● **Information given**:
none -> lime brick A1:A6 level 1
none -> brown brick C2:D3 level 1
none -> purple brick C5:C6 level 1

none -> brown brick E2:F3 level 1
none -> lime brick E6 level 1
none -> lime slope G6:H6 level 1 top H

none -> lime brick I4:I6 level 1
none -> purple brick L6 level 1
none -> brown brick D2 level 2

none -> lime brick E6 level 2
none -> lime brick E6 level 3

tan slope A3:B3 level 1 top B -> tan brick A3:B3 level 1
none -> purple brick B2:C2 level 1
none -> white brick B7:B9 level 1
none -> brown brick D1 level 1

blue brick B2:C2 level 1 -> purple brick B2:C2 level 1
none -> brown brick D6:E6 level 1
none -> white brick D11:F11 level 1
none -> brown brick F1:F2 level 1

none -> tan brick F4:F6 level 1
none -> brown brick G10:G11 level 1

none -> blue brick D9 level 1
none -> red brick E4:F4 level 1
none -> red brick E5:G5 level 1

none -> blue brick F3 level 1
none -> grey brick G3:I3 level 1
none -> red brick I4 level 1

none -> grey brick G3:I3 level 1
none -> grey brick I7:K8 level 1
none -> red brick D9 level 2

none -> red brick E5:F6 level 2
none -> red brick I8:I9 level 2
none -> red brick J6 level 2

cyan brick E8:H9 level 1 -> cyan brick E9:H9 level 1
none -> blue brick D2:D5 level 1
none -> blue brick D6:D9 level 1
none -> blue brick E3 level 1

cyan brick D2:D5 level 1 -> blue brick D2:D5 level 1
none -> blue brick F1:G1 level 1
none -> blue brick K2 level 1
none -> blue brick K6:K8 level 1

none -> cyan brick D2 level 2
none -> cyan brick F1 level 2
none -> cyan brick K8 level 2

● **Task brief**: From the line that contains "none -> brown brick C2:D3 level 1" through the last line of the listing, every line is to be restated word for word, both ends included.

● **Exercise output**:
none -> brown brick C2:D3 level 1
none -> purple brick C5:C6 level 1

none -> brown brick E2:F3 level 1
none -> lime brick E6 level 1
none -> lime slope G6:H6 level 1 top H

none -> lime brick I4:I6 level 1
none -> purple brick L6 level 1
none -> brown brick D2 level 2

none -> lime brick E6 level 2
none -> lime brick E6 level 3

tan slope A3:B3 level 1 top B -> tan brick A3:B3 level 1
none -> purple brick B2:C2 level 1
none -> white brick B7:B9 level 1
none -> brown brick D1 level 1

blue brick B2:C2 level 1 -> purple brick B2:C2 level 1
none -> brown brick D6:E6 level 1
none -> white brick D11:F11 level 1
none -> brown brick F1:F2 level 1

none -> tan brick F4:F6 level 1
none -> brown brick G10:G11 level 1

none -> blue brick D9 level 1
none -> red brick E4:F4 level 1
none -> red brick E5:G5 level 1

none -> blue brick F3 level 1
none -> grey brick G3:I3 level 1
none -> red brick I4 level 1

none -> grey brick G3:I3 level 1
none -> grey brick I7:K8 level 1
none -> red brick D9 level 2

none -> red brick E5:F6 level 2
none -> red brick I8:I9 level 2
none -> red brick J6 level 2

cyan brick E8:H9 level 1 -> cyan brick E9:H9 level 1
none -> blue brick D2:D5 level 1
none -> blue brick D6:D9 level 1
none -> blue brick E3 level 1

cyan brick D2:D5 level 1 -> blue brick D2:D5 level 1
none -> blue brick F1:G1 level 1
none -> blue brick K2 level 1
none -> blue brick K6:K8 level 1

none -> cyan brick D2 level 2
none -> cyan brick F1 level 2
none -> cyan brick K8 level 2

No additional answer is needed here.